● **Your objective**: Only the pictures are to be left out, and the rest of the entries should be reproduced exactly.

*** Provided material ***

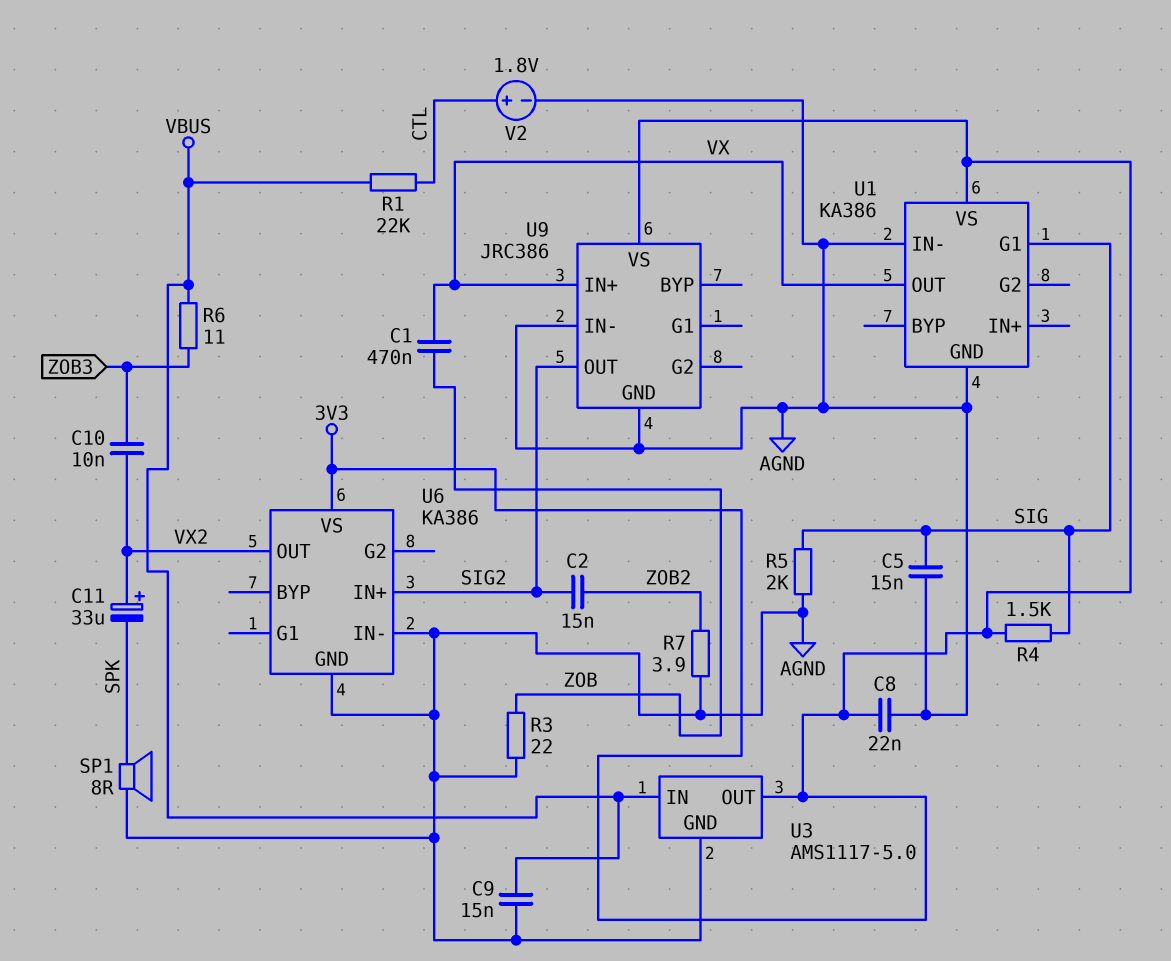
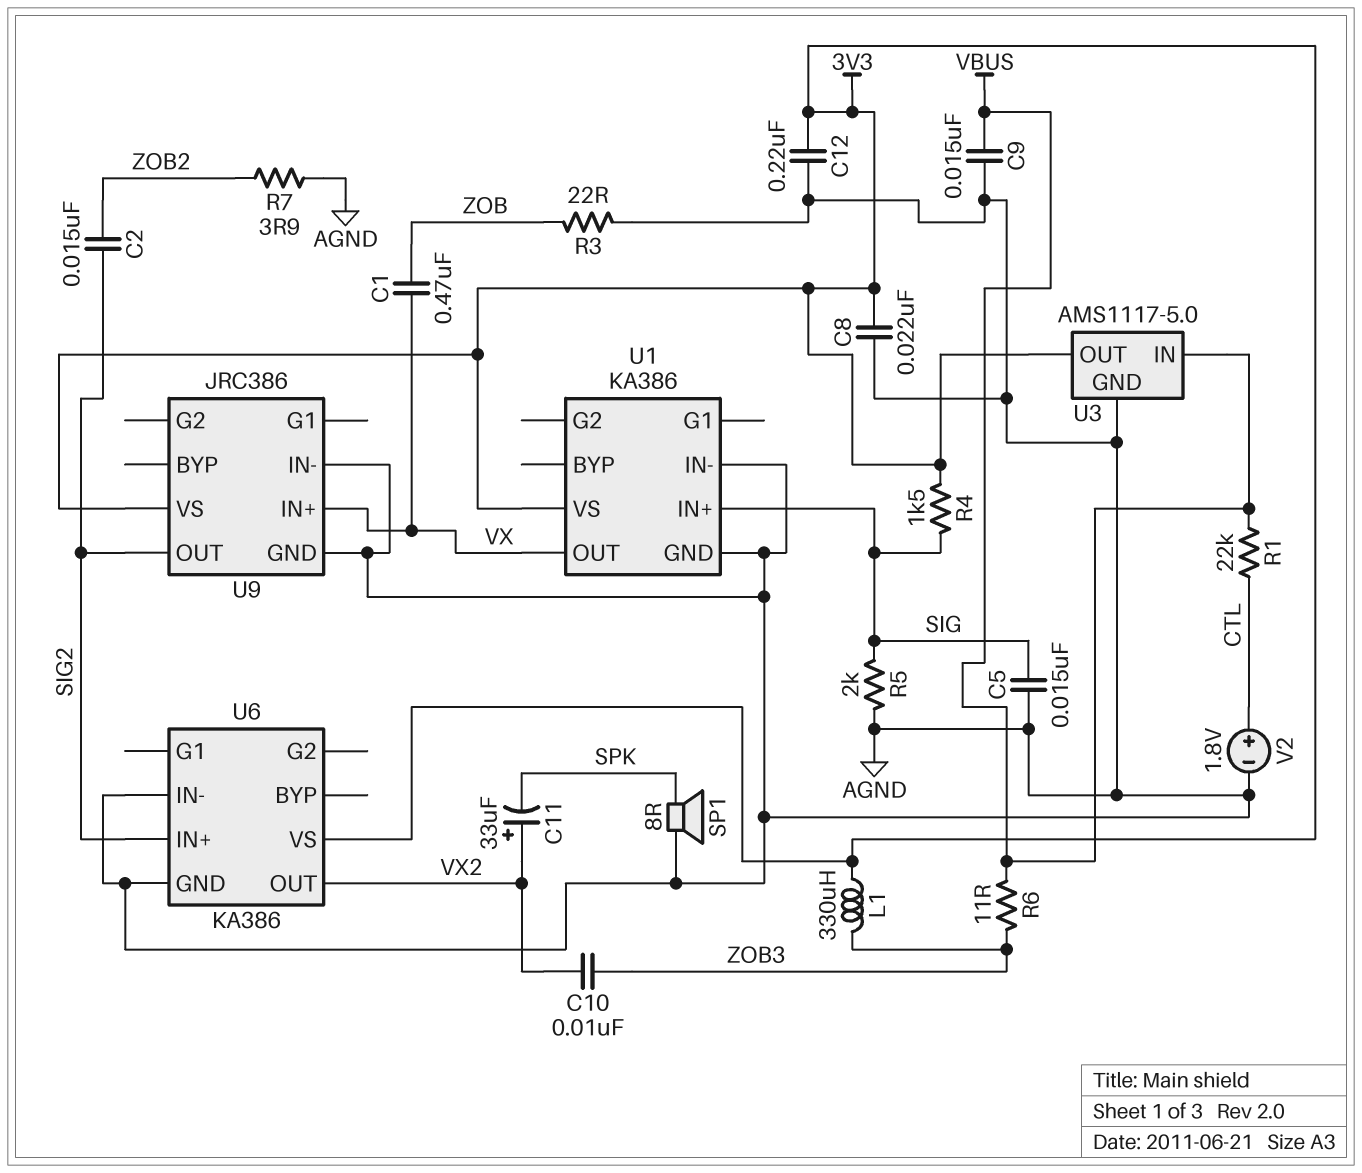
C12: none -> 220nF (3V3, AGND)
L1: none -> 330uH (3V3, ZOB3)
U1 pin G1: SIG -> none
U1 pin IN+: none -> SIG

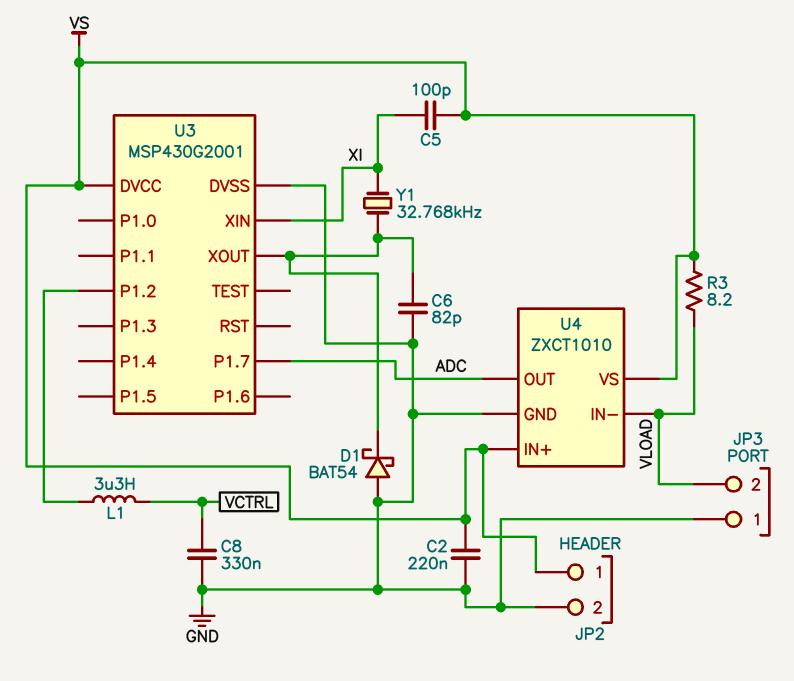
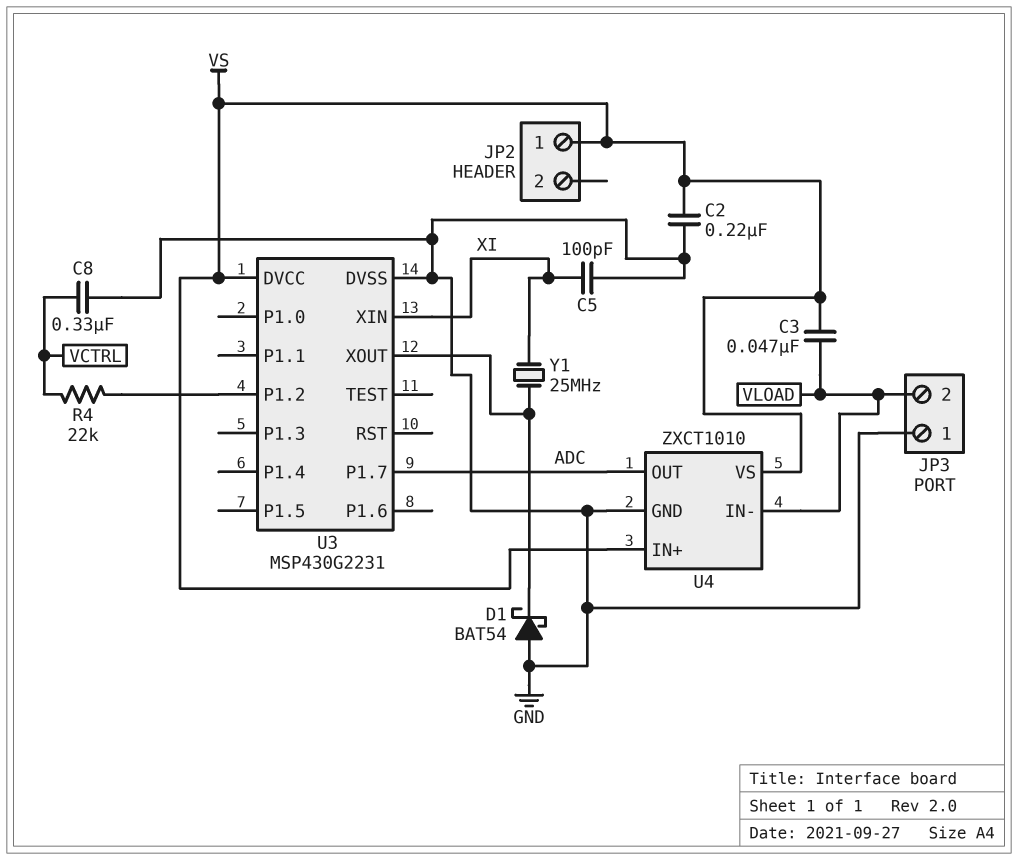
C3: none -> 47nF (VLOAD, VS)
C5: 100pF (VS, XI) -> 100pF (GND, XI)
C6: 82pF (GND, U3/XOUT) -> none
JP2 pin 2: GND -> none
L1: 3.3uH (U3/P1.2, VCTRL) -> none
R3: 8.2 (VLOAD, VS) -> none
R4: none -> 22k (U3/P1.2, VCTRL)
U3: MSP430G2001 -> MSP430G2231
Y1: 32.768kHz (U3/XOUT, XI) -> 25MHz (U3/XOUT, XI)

*** End of Provided material ***

● **Response area**:
C12: none -> 220nF (3V3, AGND)
L1: none -> 330uH (3V3, ZOB3)
U1 pin G1: SIG -> none
U1 pin IN+: none -> SIG

C3: none -> 47nF (VLOAD, VS)
C5: 100pF (VS, XI) -> 100pF (GND, XI)
C6: 82pF (GND, U3/XOUT) -> none
JP2 pin 2: GND -> none
L1: 3.3uH (U3/P1.2, VCTRL) -> none
R3: 8.2 (VLOAD, VS) -> none
R4: none -> 22k (U3/P1.2, VCTRL)
U3: MSP430G2001 -> MSP430G2231
Y1: 32.768kHz (U3/XOUT, XI) -> 25MHz (U3/XOUT, XI)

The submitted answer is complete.